■ **Action item**
For the records that follow, give the number of lines in which the word "test" occurs, with nothing added.

Segment Open

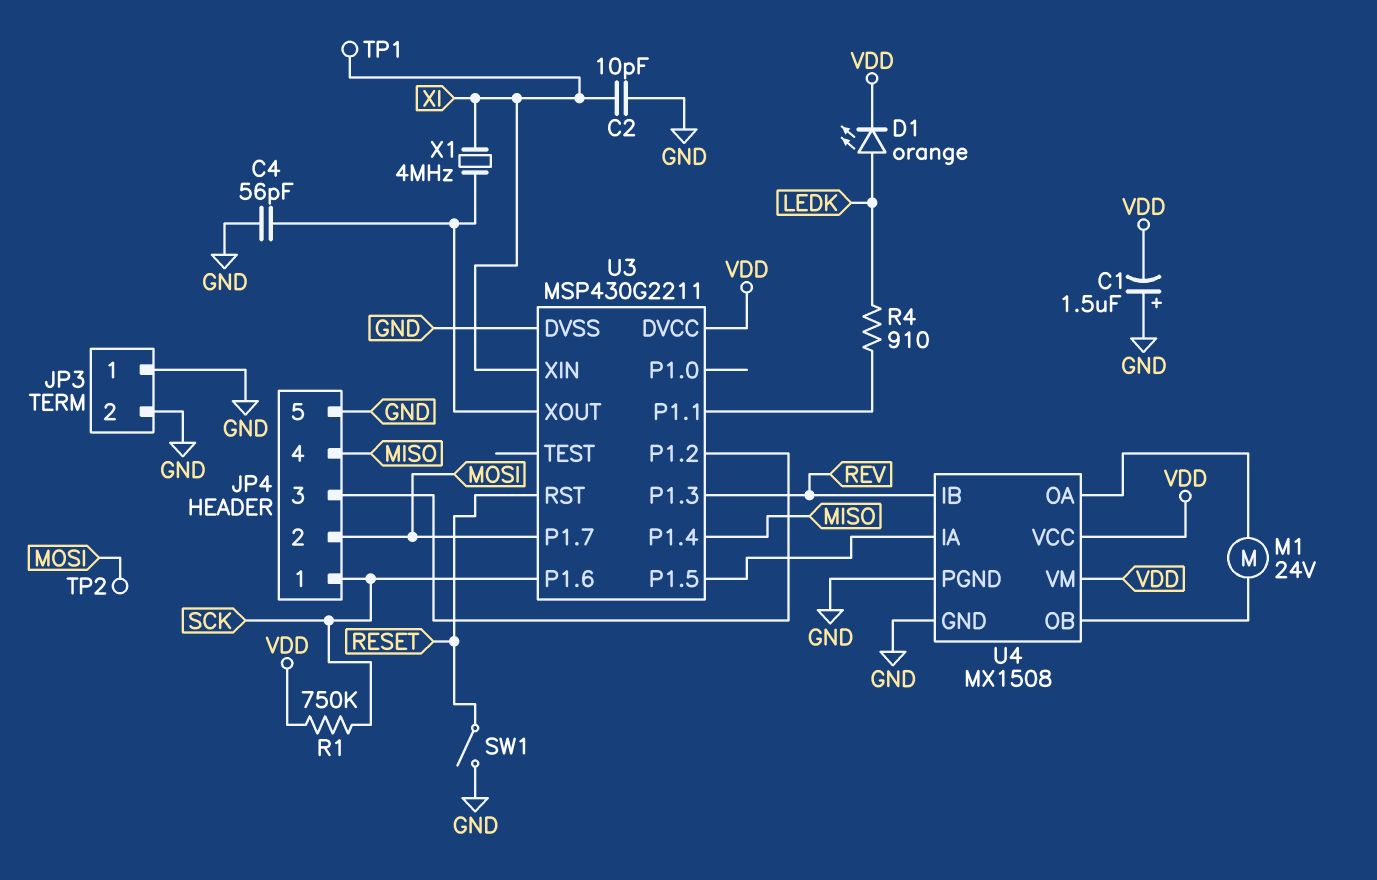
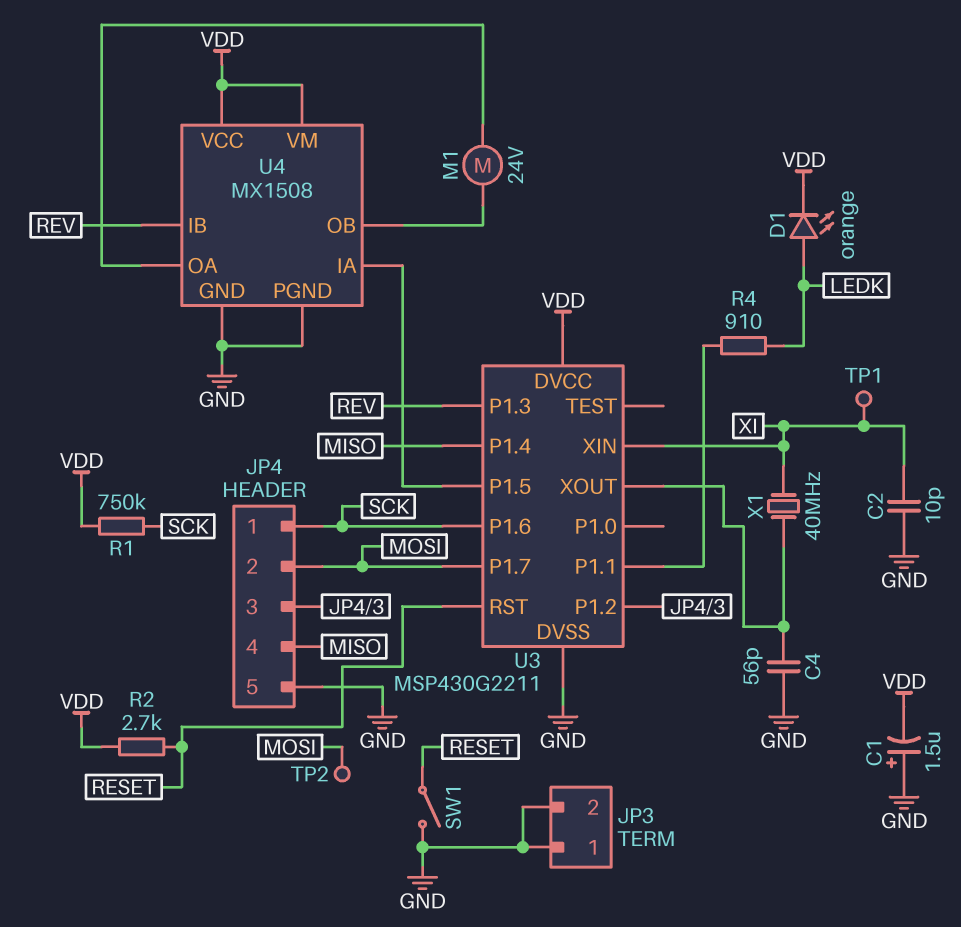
R2: none -> 2.7k (RESET, VDD)
X1: 4MHz (U3/XOUT, XI) -> 40MHz (U3/XOUT, XI)

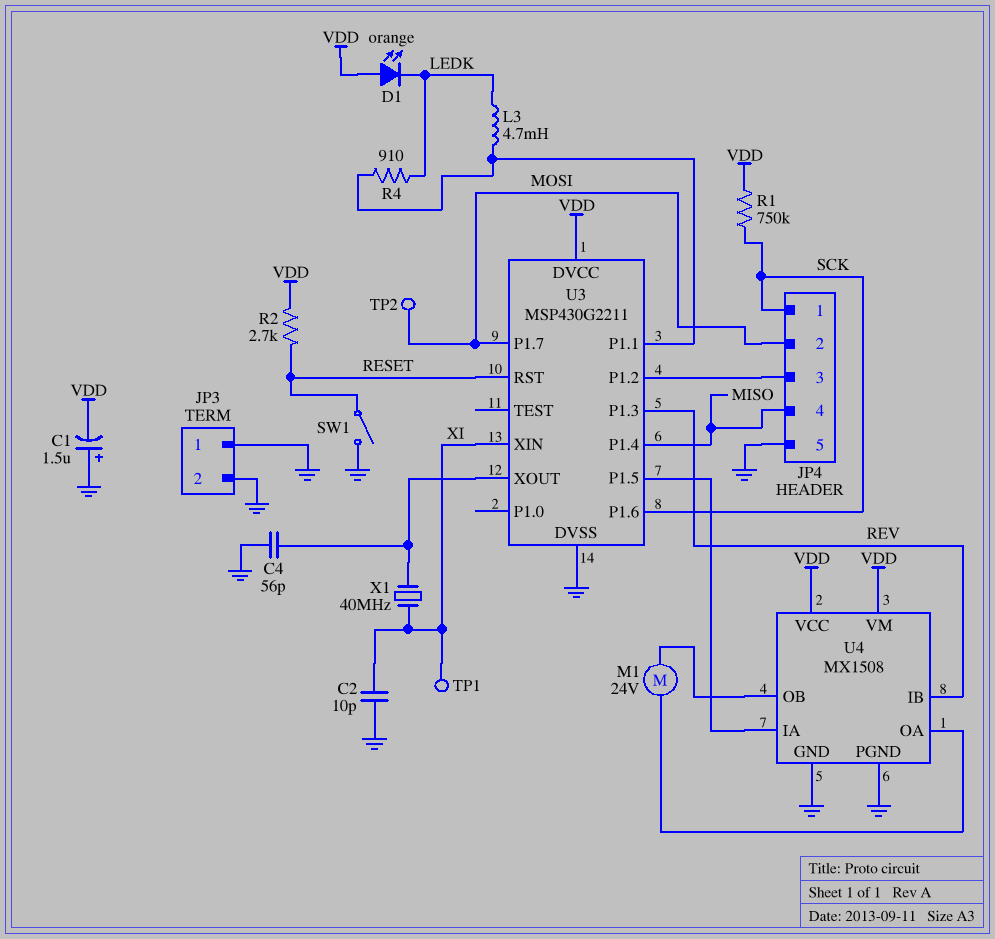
D1: LED orange (A LEDK, K VDD) -> LED orange (A VDD, K LEDK)
L3: none -> 4.7mH (LEDK, U3/P1.1)

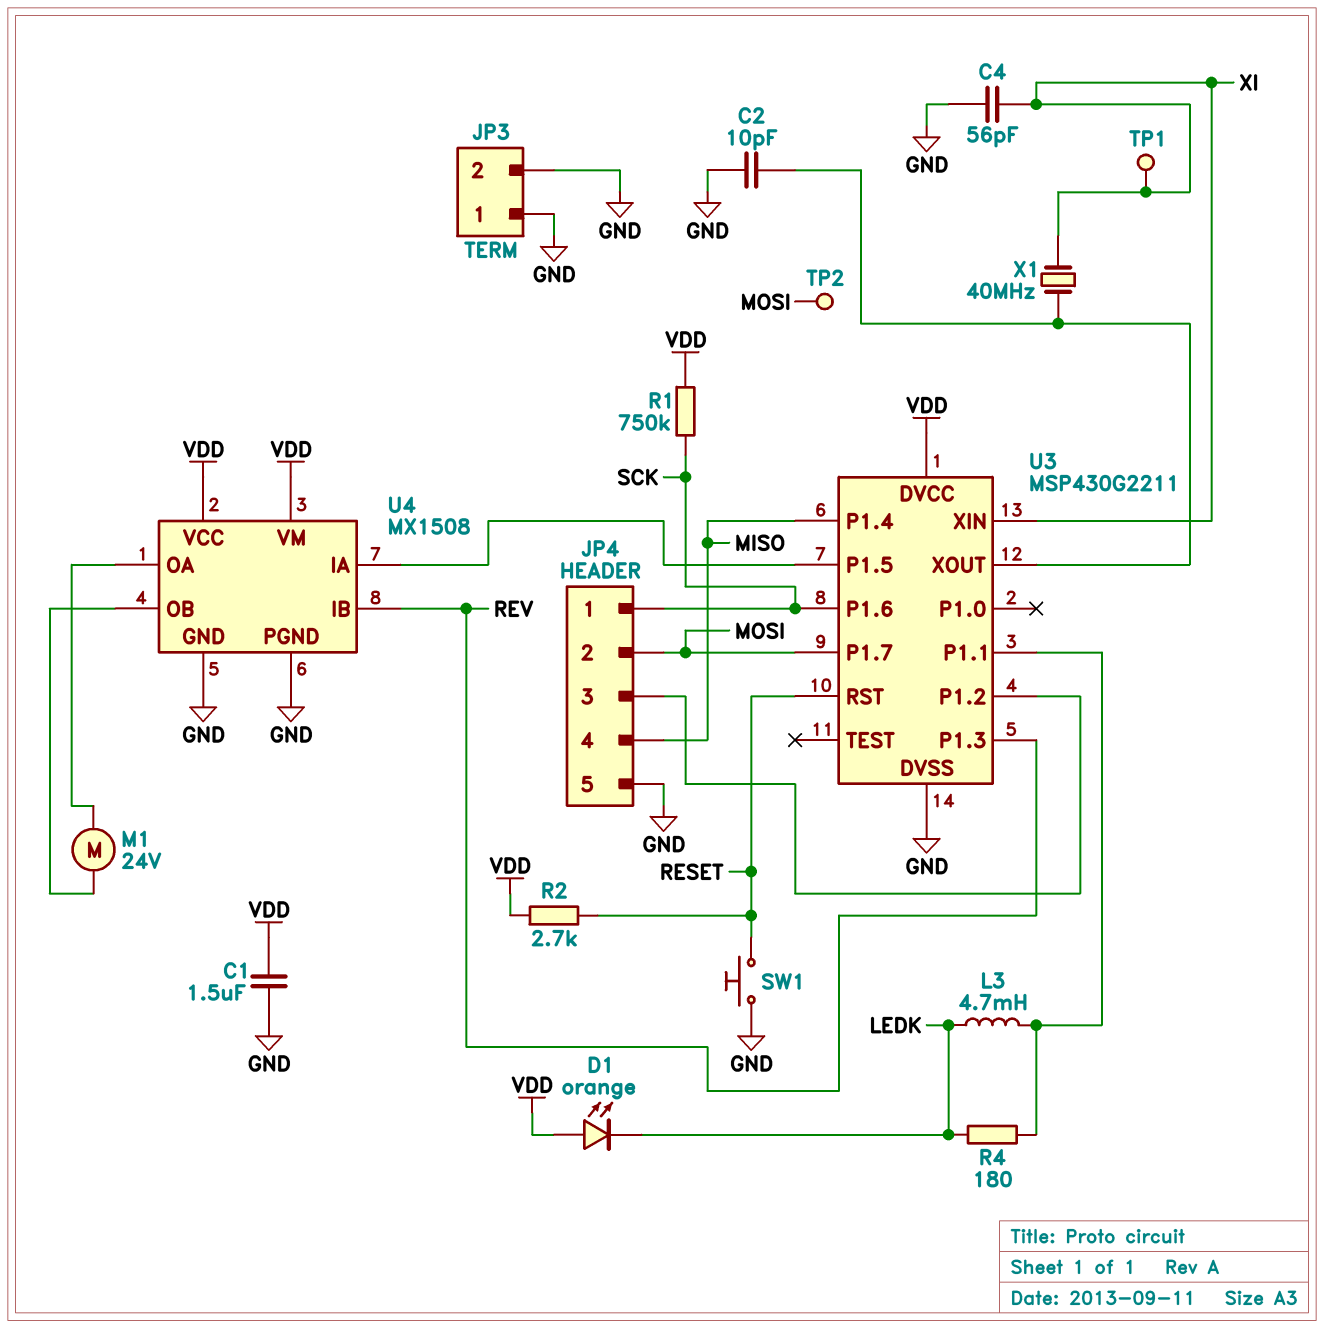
C1: 1.5uF (plus GND, minus VDD) -> 1.5uF (GND, VDD)
C2: 10pF (GND, XI) -> 10pF (GND, U3/XOUT)
C4: 56pF (GND, U3/XOUT) -> 56pF (GND, XI)
R4: 910 (LEDK, U3/P1.1) -> 180 (LEDK, U3/P1.1)
SW1: switch (GND, RESET) -> button (GND, RESET)

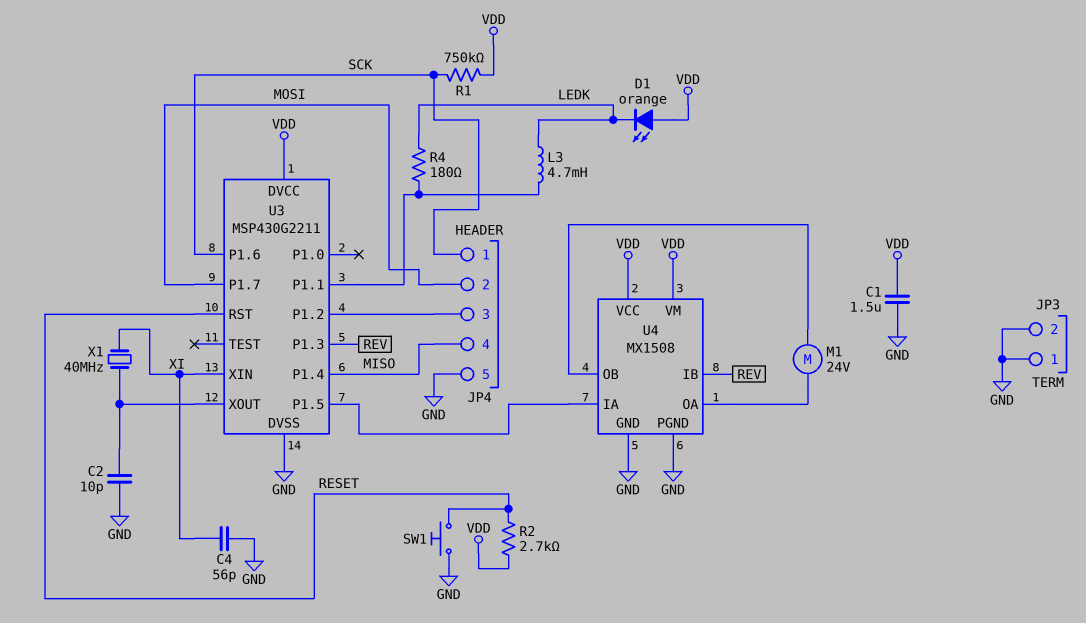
TP1: test point (XI) -> none
TP2: test point (MOSI) -> none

Segment Closed

■ **Result**
2